┌──

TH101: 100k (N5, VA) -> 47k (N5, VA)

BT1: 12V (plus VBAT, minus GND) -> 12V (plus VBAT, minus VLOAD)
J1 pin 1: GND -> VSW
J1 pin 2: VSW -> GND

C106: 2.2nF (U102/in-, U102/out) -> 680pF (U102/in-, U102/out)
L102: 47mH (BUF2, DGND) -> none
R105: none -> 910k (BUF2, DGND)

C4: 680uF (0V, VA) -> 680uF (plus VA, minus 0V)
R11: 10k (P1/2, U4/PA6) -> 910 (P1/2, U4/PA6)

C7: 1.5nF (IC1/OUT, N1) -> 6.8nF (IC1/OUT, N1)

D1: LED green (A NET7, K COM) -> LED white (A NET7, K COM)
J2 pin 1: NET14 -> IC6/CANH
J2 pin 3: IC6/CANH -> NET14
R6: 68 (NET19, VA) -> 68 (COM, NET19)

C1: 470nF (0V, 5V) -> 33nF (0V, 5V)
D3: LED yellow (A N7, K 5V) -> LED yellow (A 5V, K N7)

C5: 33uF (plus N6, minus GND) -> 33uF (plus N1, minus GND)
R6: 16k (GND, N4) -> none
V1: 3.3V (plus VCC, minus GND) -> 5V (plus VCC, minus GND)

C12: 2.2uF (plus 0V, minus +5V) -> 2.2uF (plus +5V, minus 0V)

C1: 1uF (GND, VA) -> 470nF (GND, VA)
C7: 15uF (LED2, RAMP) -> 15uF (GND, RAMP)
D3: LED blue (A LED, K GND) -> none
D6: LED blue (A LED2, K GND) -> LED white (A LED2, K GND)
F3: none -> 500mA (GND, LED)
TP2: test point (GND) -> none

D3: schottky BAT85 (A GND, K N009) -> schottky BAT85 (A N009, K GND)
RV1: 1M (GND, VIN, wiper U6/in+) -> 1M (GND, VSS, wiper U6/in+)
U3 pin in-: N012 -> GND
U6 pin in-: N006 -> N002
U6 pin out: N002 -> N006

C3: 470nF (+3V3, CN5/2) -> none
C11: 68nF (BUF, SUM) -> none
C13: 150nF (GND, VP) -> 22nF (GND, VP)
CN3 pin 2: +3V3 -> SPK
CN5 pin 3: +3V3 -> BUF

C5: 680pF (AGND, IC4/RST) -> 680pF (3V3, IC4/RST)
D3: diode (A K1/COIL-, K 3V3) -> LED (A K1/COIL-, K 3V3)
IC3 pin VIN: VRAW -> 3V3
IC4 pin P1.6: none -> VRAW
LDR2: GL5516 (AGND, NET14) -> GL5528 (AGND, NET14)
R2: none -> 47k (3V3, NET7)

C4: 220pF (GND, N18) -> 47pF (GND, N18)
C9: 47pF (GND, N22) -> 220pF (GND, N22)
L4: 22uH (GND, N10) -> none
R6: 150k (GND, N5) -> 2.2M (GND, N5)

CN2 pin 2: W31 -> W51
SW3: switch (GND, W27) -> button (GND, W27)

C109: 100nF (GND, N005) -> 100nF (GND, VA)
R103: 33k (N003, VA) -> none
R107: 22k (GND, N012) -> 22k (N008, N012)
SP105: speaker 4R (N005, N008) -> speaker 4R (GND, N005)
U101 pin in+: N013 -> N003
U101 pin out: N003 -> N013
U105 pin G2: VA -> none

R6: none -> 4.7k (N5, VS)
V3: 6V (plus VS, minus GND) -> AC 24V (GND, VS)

└──

= Required work =
Check each line of the listing for the word "DGND". Report how many lines have it, and nothing more.

= Task response =
2